### What to work on
Lines from the records below that contain the word "white" are to be copied out.

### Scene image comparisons
# # #
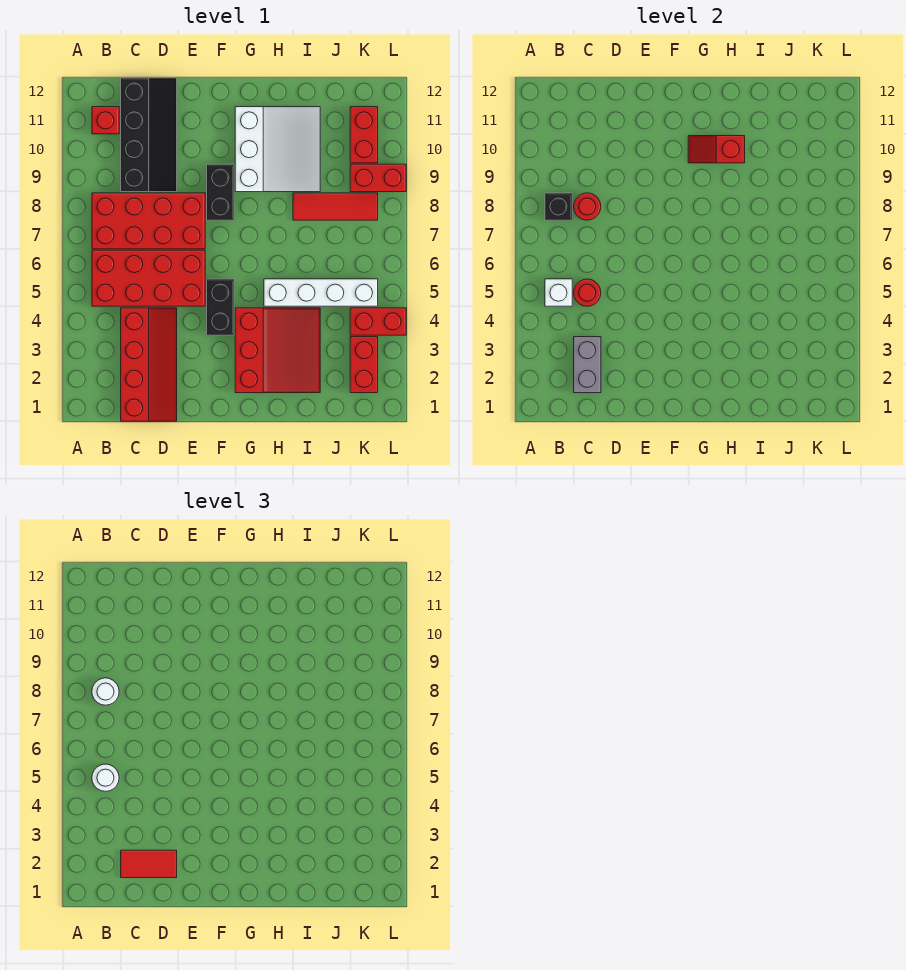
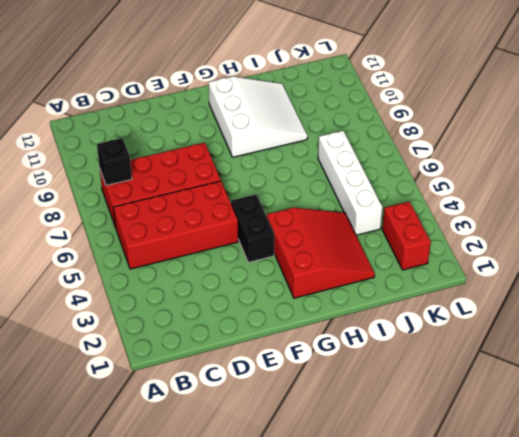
white brick J4:J7 level 1 -> white brick H5:K5 level 1
none -> red brick B11 level 1
none -> red slope C1:D4 level 1 top C
none -> black slope C9:D12 level 1 top C

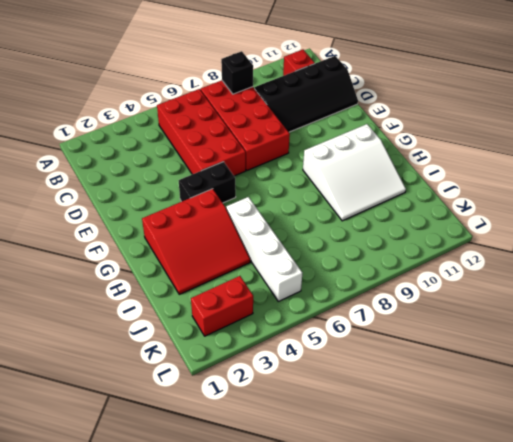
none -> red slope C1:D4 level 1 top C
none -> black brick F8:F9 level 1
none -> red tile I8:K8 level 1

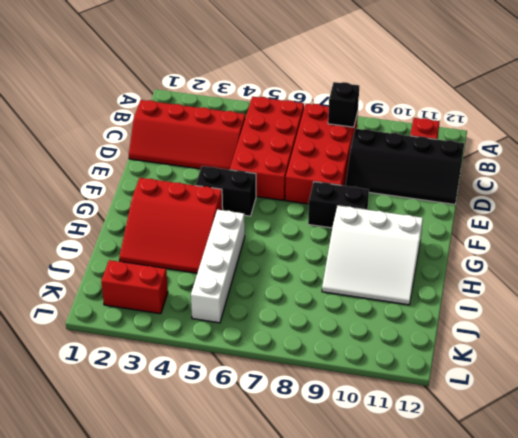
none -> red tile I8:K8 level 1
none -> red brick K4:L4 level 1
none -> red brick K9:L9 level 1

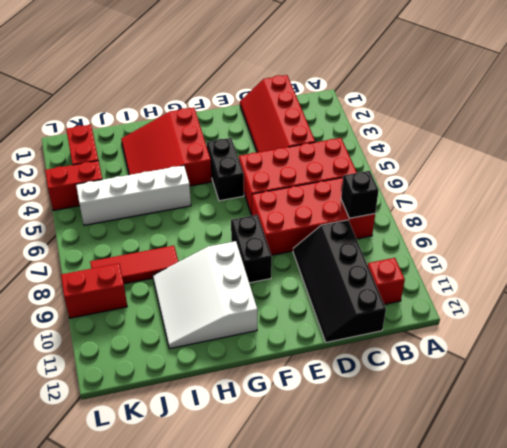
none -> red brick K10:K11 level 1
none -> white brick B5 level 2
none -> grey brick C2:C3 level 2

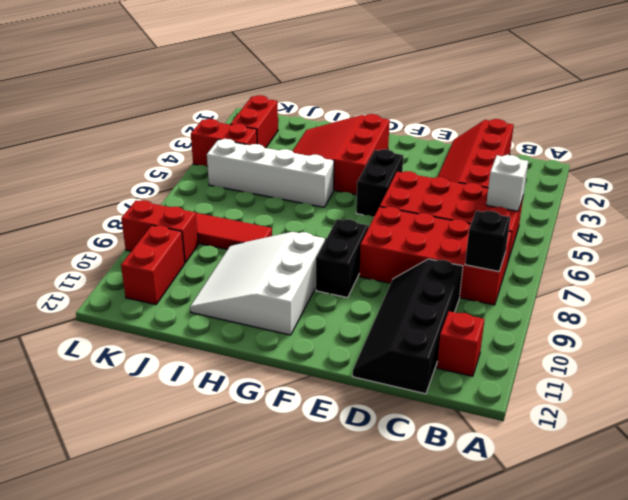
none -> grey brick C2:C3 level 2
none -> red round brick C5 level 2
none -> red round brick C8 level 2

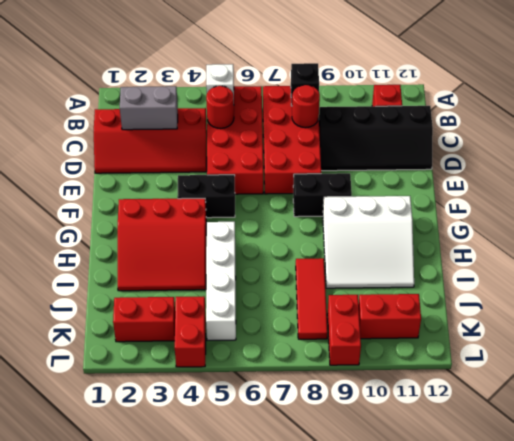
none -> red slope G10:H10 level 2 top H
none -> white round brick B5 level 3
none -> white round brick B8 level 3

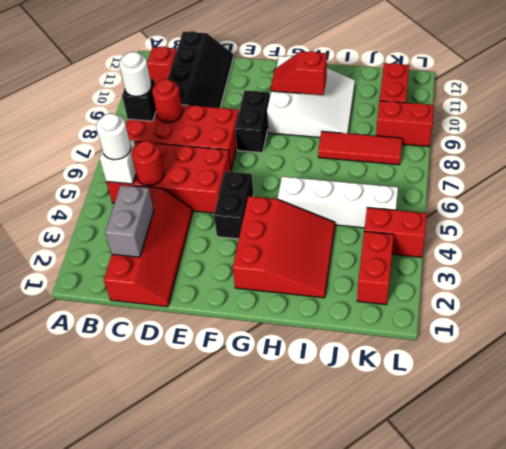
none -> red tile C2:D2 level 3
# # #
### Response box
white brick J4:J7 level 1 -> white brick H5:K5 level 1
none -> white brick B5 level 2
none -> white round brick B5 level 3
none -> white round brick B8 level 3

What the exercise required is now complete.